Source records:
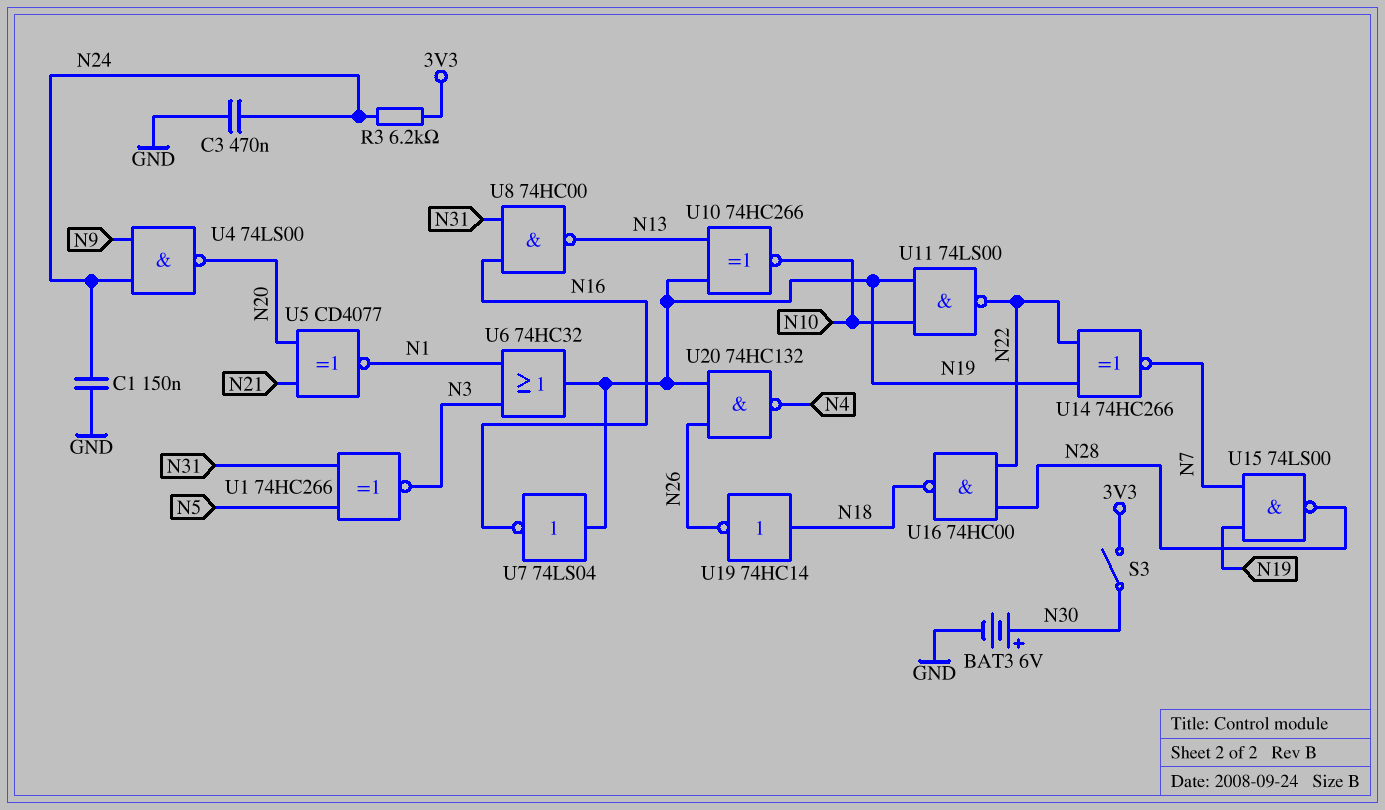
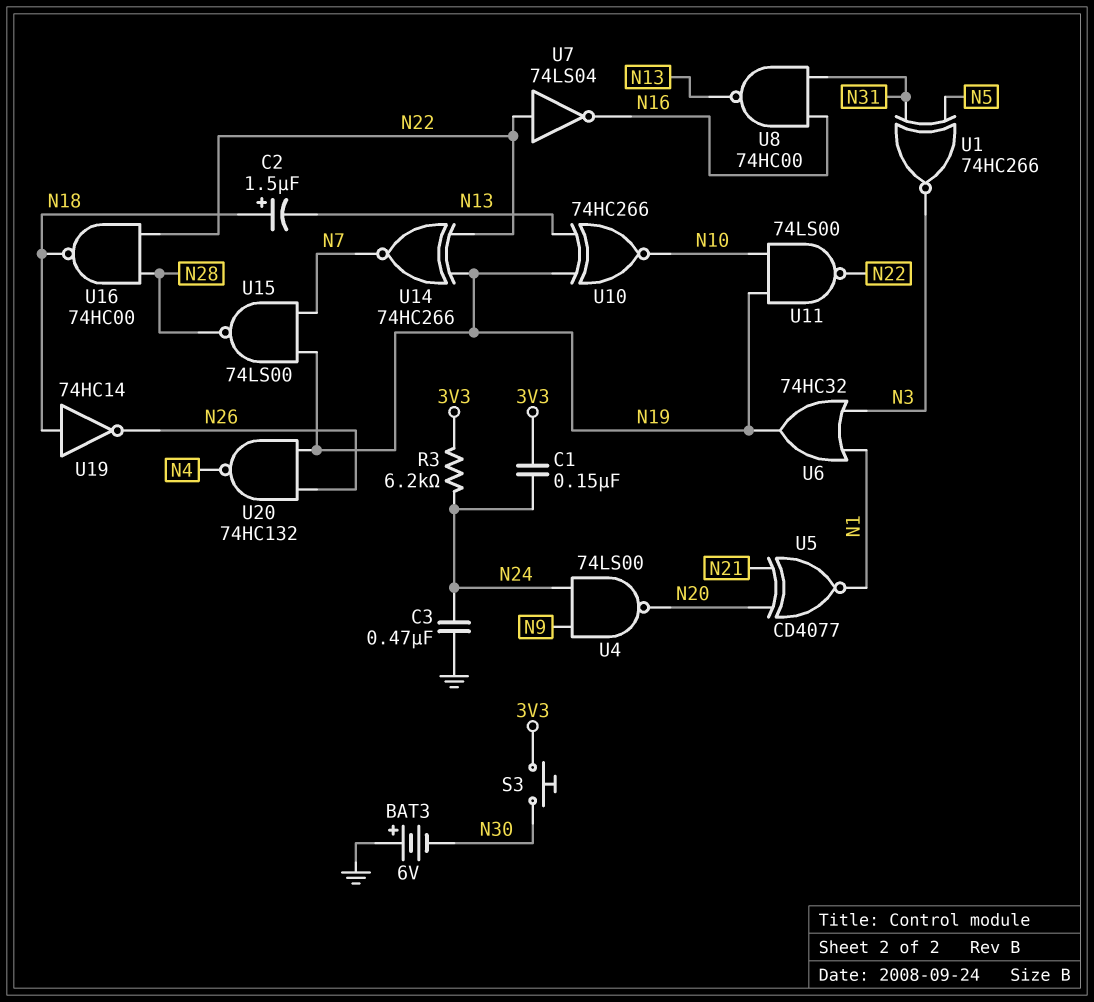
BAT3: 6V (plus N30, minus GND) -> 6V (plus GND, minus N30)
C1: 150nF (GND, N24) -> 150nF (3V3, N24)
C2: none -> 1.5uF (plus N18, minus N13)
S3: switch (3V3, N30) -> button (3V3, N30)
U7: NOT 74LS04 (in N19, out N16) -> NOT 74LS04 (in N22, out N16)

Task details: Within the entries, determine the count of lines containing the string "minus" and output it alone.

Solution: 2